• EXTRACTED INFORMATION
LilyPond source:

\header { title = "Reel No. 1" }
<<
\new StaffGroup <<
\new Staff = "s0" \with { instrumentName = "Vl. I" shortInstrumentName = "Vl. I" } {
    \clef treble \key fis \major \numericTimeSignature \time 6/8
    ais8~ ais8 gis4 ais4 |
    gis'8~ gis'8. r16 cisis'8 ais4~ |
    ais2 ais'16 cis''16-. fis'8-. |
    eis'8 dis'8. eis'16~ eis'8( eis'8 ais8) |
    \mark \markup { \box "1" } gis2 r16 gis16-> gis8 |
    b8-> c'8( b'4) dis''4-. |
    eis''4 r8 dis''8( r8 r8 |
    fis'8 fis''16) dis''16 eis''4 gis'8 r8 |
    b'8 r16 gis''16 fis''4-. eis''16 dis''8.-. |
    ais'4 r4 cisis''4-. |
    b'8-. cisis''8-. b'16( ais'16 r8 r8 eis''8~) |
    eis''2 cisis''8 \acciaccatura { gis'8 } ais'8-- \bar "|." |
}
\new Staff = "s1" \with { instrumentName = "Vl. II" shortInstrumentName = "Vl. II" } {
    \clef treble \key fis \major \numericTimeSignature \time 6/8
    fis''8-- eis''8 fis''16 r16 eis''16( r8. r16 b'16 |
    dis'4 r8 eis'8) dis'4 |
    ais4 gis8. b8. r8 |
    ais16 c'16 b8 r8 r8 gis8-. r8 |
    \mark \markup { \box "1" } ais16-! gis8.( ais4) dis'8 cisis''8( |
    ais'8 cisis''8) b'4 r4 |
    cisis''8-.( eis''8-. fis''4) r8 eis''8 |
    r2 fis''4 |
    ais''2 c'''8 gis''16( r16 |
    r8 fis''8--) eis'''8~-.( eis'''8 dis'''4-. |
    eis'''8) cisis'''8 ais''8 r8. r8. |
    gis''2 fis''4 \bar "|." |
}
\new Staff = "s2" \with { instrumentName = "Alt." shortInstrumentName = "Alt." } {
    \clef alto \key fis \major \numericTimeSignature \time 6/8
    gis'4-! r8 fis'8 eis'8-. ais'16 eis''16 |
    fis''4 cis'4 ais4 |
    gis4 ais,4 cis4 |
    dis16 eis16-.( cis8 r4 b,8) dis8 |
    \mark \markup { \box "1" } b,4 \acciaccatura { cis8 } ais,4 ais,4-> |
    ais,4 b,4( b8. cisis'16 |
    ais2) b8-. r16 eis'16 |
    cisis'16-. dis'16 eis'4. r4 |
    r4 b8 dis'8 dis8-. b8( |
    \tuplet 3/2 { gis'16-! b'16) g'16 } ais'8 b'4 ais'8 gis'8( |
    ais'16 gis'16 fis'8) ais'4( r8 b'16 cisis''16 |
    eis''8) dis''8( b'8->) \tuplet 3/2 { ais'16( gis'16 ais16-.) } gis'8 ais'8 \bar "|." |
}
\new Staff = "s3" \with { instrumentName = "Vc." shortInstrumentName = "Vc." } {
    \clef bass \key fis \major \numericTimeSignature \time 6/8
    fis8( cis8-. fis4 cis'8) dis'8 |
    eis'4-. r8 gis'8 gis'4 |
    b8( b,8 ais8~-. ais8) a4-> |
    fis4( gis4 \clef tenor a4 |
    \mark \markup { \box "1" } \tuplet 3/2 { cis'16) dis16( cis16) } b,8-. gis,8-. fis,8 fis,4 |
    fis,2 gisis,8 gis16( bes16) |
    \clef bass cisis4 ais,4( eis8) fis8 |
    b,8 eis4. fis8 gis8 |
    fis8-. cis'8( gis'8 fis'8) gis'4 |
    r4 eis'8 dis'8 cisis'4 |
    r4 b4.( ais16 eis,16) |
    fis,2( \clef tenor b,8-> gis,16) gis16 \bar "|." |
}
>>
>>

• TO DO
Pull out each line of the data above that contains the string "acciaccatura".

• FINISHED ANSWER
    eis''2 cisis''8 \acciaccatura { gis'8 } ais'8-- \bar "|." |
    \mark \markup { \box "1" } b,4 \acciaccatura { cis8 } ais,4 ais,4-> |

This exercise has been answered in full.